■ **WHAT TO WORK ON**: Check each line of the records below for the word "none" and copy those where it appears.

■ **ENTRIES PROVIDED**:
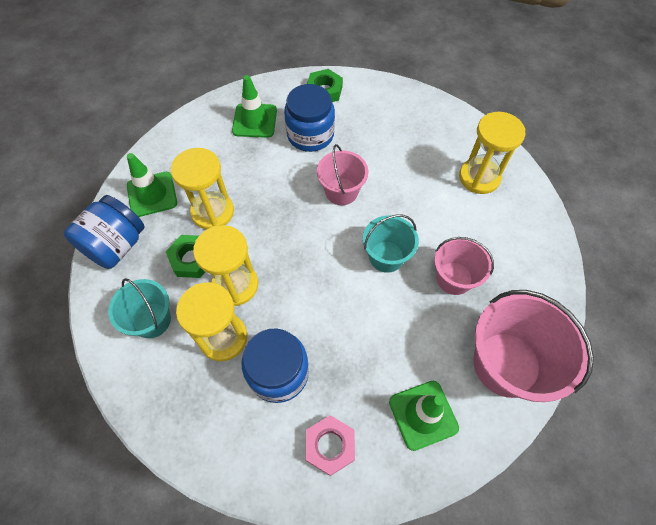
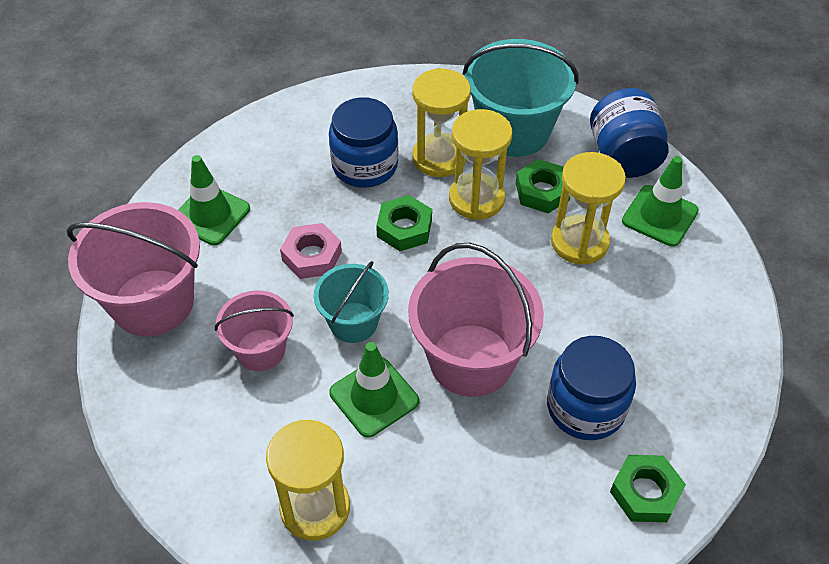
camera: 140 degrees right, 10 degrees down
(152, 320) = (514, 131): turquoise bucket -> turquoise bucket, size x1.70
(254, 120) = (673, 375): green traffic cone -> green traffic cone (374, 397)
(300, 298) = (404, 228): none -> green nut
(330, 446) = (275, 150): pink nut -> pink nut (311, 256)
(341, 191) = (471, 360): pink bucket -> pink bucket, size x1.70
---
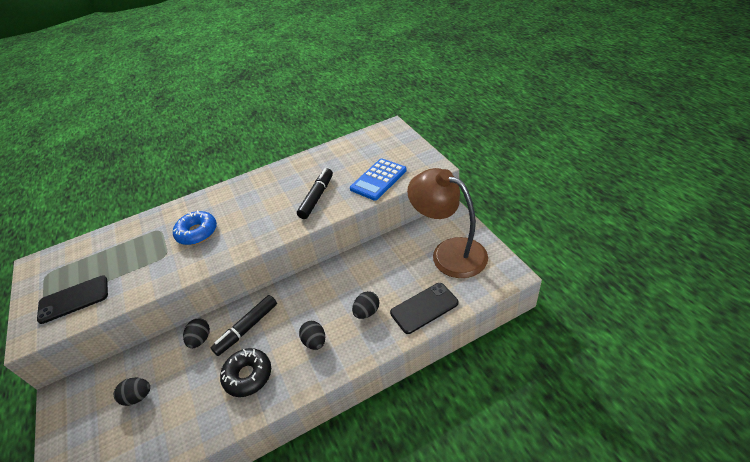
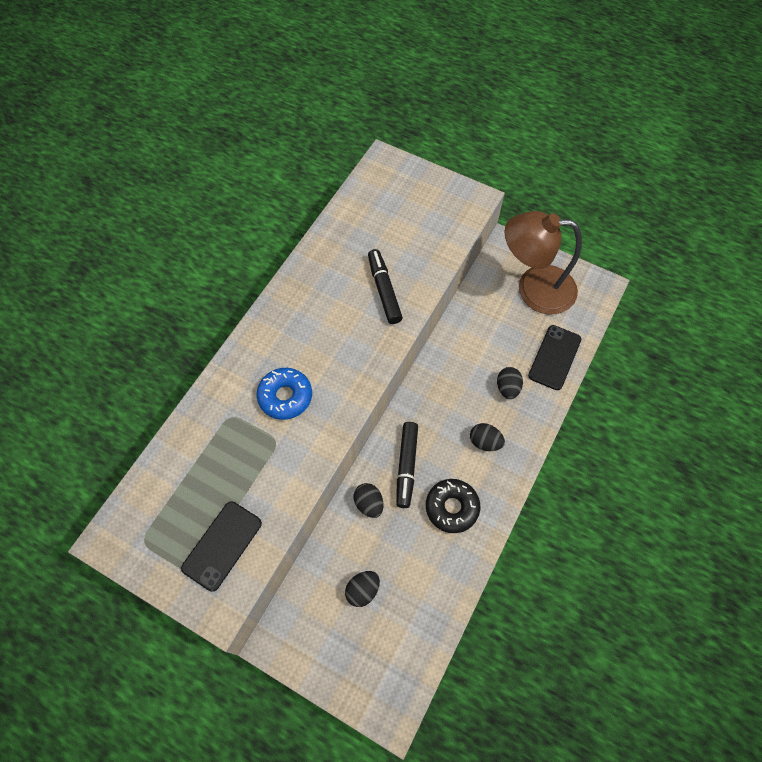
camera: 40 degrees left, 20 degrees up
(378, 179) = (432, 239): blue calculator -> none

■ **OUTPUT**:
(300, 298) = (404, 228): none -> green nut
(378, 179) = (432, 239): blue calculator -> none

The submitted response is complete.